(EXCERPTED RECORDS begins)

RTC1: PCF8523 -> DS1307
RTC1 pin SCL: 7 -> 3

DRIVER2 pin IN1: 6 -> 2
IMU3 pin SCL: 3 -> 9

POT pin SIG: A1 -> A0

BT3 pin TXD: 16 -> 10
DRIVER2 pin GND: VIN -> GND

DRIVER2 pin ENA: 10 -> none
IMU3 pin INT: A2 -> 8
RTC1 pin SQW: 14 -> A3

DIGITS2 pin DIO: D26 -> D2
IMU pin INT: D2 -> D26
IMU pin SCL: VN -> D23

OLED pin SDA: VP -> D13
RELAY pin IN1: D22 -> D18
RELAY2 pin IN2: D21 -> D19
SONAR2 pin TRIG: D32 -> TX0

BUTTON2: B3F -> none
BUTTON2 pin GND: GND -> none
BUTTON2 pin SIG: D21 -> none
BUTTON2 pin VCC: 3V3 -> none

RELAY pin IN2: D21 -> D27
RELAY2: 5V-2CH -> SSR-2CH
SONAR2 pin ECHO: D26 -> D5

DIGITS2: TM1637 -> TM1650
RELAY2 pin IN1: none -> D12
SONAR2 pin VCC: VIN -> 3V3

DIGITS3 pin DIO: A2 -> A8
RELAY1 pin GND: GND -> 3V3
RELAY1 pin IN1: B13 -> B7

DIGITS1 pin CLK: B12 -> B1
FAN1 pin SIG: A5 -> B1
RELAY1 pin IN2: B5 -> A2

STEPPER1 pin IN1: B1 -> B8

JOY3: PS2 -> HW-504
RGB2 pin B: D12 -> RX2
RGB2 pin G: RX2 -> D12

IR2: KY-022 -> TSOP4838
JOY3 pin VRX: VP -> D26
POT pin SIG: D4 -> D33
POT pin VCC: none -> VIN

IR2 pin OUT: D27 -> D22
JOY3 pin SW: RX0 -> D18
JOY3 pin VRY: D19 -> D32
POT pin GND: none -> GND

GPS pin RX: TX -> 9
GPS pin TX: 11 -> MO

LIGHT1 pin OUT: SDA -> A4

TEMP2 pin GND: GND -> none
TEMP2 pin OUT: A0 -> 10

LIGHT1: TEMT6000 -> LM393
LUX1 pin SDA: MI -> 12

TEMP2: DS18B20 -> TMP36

(EXCERPTED RECORDS ends)

### [TASK PROMPT]
Reproduce every record in full, keeping each one exactly as it reads.

### [TASK SOLUTION]
RTC1: PCF8523 -> DS1307
RTC1 pin SCL: 7 -> 3

DRIVER2 pin IN1: 6 -> 2
IMU3 pin SCL: 3 -> 9

POT pin SIG: A1 -> A0

BT3 pin TXD: 16 -> 10
DRIVER2 pin GND: VIN -> GND

DRIVER2 pin ENA: 10 -> none
IMU3 pin INT: A2 -> 8
RTC1 pin SQW: 14 -> A3

DIGITS2 pin DIO: D26 -> D2
IMU pin INT: D2 -> D26
IMU pin SCL: VN -> D23

OLED pin SDA: VP -> D13
RELAY pin IN1: D22 -> D18
RELAY2 pin IN2: D21 -> D19
SONAR2 pin TRIG: D32 -> TX0

BUTTON2: B3F -> none
BUTTON2 pin GND: GND -> none
BUTTON2 pin SIG: D21 -> none
BUTTON2 pin VCC: 3V3 -> none

RELAY pin IN2: D21 -> D27
RELAY2: 5V-2CH -> SSR-2CH
SONAR2 pin ECHO: D26 -> D5

DIGITS2: TM1637 -> TM1650
RELAY2 pin IN1: none -> D12
SONAR2 pin VCC: VIN -> 3V3

DIGITS3 pin DIO: A2 -> A8
RELAY1 pin GND: GND -> 3V3
RELAY1 pin IN1: B13 -> B7

DIGITS1 pin CLK: B12 -> B1
FAN1 pin SIG: A5 -> B1
RELAY1 pin IN2: B5 -> A2

STEPPER1 pin IN1: B1 -> B8

JOY3: PS2 -> HW-504
RGB2 pin B: D12 -> RX2
RGB2 pin G: RX2 -> D12

IR2: KY-022 -> TSOP4838
JOY3 pin VRX: VP -> D26
POT pin SIG: D4 -> D33
POT pin VCC: none -> VIN

IR2 pin OUT: D27 -> D22
JOY3 pin SW: RX0 -> D18
JOY3 pin VRY: D19 -> D32
POT pin GND: none -> GND

GPS pin RX: TX -> 9
GPS pin TX: 11 -> MO

LIGHT1 pin OUT: SDA -> A4

TEMP2 pin GND: GND -> none
TEMP2 pin OUT: A0 -> 10

LIGHT1: TEMT6000 -> LM393
LUX1 pin SDA: MI -> 12

TEMP2: DS18B20 -> TMP36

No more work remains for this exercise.